↓↓↓

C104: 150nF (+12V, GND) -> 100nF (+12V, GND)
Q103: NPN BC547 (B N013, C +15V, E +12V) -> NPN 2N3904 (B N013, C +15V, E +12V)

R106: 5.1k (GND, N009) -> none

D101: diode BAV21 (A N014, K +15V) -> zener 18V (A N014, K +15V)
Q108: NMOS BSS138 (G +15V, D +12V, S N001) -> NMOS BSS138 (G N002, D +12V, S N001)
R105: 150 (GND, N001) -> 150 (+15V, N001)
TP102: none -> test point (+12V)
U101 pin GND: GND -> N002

↑↑↑

EXERCISE:
Tell how many lines of the data contain "none". Nothing but the number belongs in the reply.

SOLVED EXERCISE:
2